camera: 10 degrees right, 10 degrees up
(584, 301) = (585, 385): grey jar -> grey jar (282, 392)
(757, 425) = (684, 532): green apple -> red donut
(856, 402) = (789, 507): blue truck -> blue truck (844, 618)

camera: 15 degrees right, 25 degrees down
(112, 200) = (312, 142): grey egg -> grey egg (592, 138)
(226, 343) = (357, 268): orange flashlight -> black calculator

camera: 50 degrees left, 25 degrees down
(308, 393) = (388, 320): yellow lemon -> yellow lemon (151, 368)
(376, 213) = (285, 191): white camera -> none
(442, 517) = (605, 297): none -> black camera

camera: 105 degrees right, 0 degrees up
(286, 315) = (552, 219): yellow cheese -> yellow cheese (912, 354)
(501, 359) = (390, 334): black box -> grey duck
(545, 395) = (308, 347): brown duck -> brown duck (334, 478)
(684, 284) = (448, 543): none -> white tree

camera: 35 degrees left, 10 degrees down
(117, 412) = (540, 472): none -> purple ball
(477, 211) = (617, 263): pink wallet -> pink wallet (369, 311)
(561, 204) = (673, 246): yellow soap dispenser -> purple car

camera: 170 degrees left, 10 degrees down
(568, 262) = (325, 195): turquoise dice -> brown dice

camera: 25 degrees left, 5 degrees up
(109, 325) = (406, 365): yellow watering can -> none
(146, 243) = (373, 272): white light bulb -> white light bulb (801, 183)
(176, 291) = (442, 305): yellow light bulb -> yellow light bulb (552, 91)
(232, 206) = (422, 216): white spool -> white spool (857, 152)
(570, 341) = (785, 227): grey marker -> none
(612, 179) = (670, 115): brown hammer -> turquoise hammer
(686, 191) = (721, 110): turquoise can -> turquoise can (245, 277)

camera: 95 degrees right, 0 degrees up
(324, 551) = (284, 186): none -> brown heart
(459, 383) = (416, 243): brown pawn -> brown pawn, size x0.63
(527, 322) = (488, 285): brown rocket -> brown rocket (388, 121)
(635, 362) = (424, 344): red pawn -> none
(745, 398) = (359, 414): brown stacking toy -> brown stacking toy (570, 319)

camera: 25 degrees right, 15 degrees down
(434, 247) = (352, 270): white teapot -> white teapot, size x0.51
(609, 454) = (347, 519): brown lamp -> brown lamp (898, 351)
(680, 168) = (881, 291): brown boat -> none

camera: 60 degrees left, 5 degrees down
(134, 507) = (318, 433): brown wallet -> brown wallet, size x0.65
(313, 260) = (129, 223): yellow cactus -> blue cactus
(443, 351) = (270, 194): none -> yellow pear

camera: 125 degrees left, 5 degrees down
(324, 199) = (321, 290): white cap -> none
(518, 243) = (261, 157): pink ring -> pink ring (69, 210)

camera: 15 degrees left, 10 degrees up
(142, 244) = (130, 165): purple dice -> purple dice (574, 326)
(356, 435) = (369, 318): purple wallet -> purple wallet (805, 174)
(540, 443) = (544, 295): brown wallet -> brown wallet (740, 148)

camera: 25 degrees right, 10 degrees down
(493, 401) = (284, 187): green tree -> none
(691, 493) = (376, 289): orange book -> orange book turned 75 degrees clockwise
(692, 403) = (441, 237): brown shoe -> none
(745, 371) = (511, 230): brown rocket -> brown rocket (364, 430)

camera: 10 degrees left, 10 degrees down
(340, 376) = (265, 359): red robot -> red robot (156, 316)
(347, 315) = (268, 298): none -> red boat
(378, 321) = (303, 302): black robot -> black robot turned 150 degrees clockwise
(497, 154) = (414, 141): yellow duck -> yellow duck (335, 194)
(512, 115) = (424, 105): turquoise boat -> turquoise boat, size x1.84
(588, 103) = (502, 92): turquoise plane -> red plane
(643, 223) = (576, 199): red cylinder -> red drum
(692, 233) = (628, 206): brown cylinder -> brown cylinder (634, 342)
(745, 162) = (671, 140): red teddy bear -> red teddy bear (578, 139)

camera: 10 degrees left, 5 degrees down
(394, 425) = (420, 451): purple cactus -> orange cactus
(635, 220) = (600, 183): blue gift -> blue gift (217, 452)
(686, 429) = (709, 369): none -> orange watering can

——————————

* _Problem requirements_
Search the entries for the word "watering", then gather every line that has it.

* _Answer box_
(109, 325) = (406, 365): yellow watering can -> none
(686, 429) = (709, 369): none -> orange watering can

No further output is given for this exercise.